↓↓↓
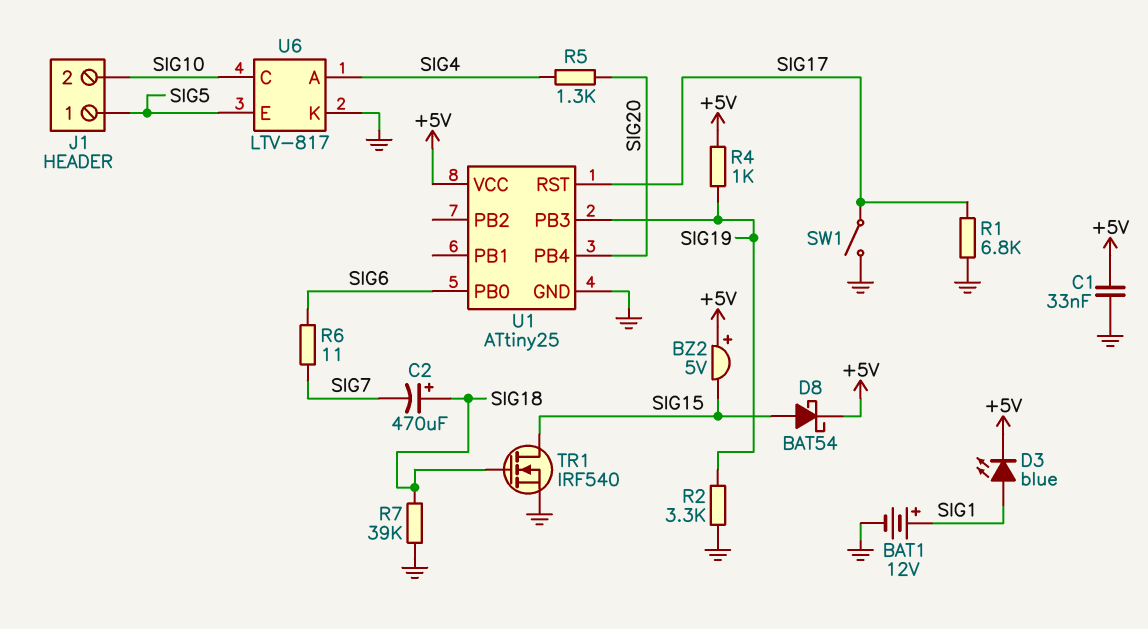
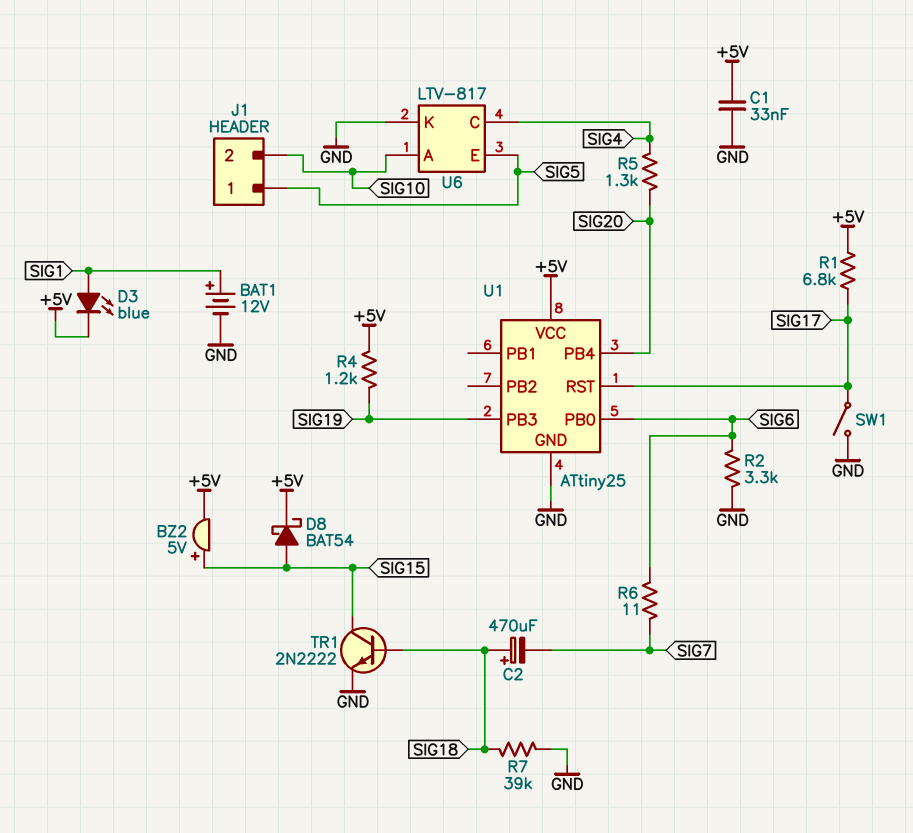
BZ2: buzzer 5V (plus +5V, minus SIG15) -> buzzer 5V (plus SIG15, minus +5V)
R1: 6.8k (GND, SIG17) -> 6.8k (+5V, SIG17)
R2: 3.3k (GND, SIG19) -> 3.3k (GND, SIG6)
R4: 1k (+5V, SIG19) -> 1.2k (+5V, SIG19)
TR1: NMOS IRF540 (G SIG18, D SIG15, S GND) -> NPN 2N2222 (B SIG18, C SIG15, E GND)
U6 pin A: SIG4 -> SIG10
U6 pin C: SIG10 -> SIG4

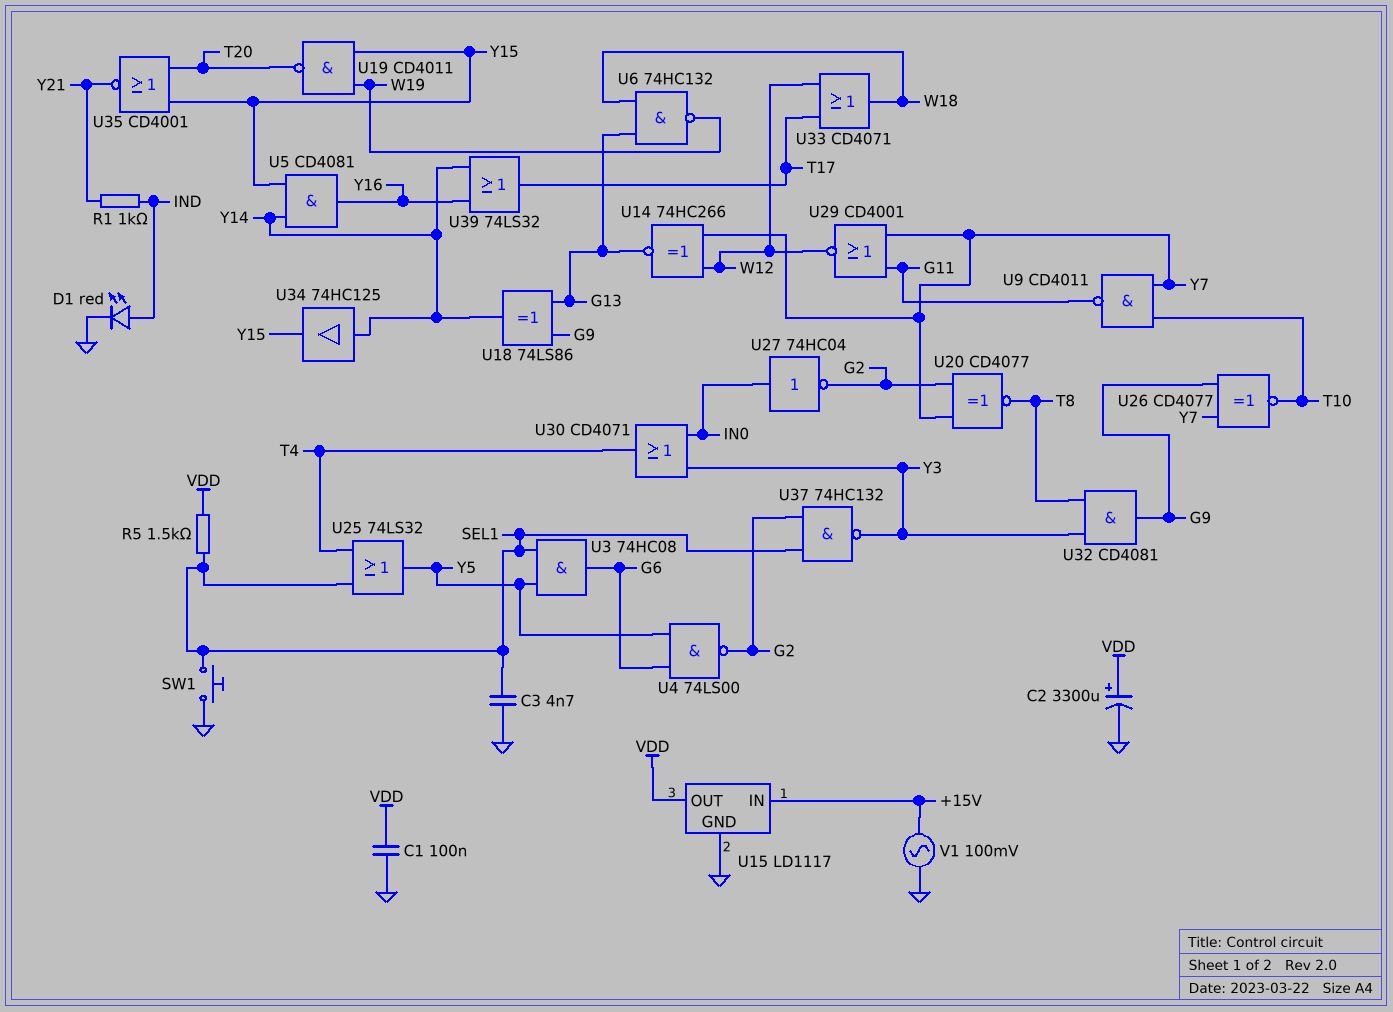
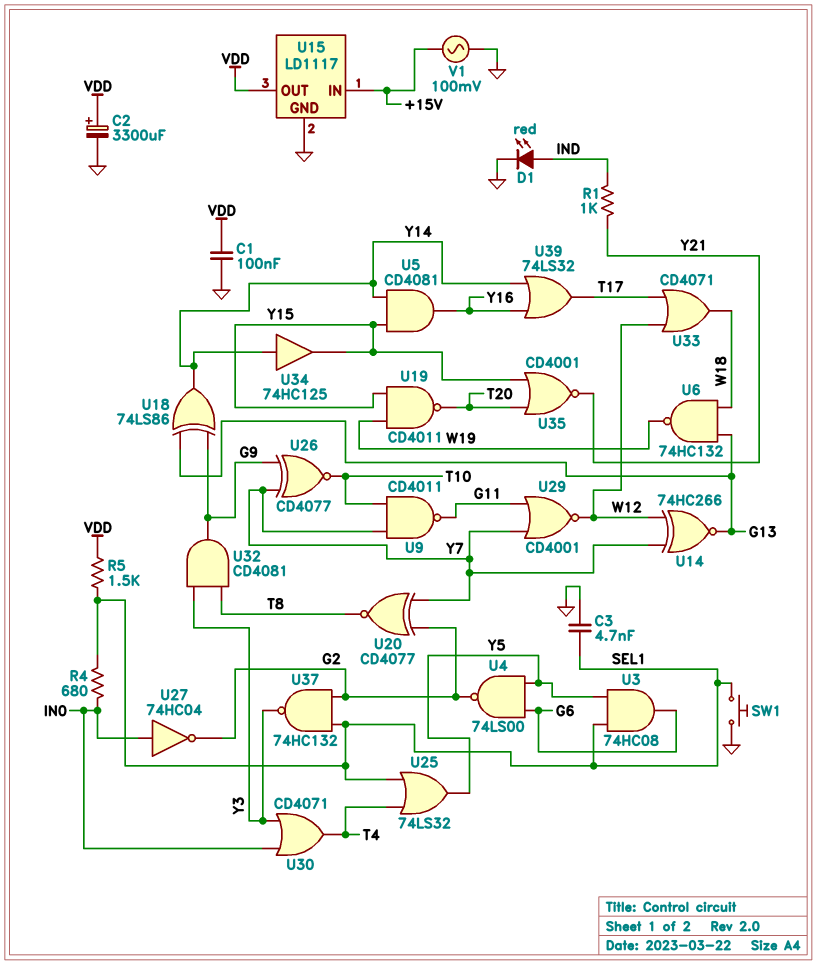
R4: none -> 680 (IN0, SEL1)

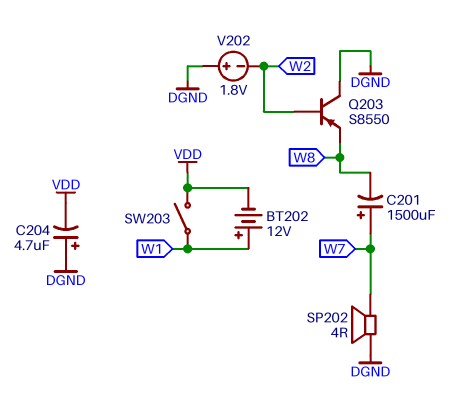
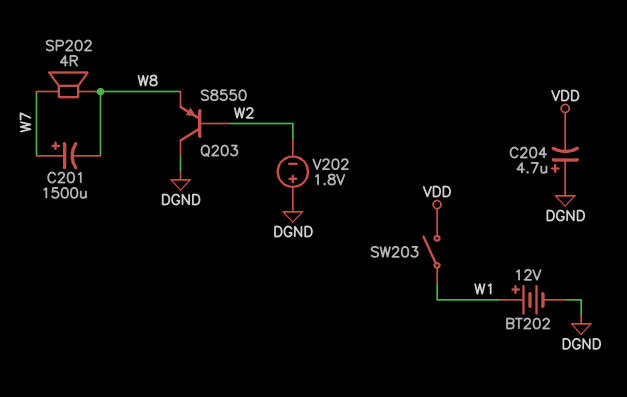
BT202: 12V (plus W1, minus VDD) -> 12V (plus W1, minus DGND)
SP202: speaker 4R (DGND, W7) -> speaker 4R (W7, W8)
↑↑↑
Your objective: Which lines in the records above hold the string "DGND"? Copy each of them.

Task output:
BT202: 12V (plus W1, minus VDD) -> 12V (plus W1, minus DGND)
SP202: speaker 4R (DGND, W7) -> speaker 4R (W7, W8)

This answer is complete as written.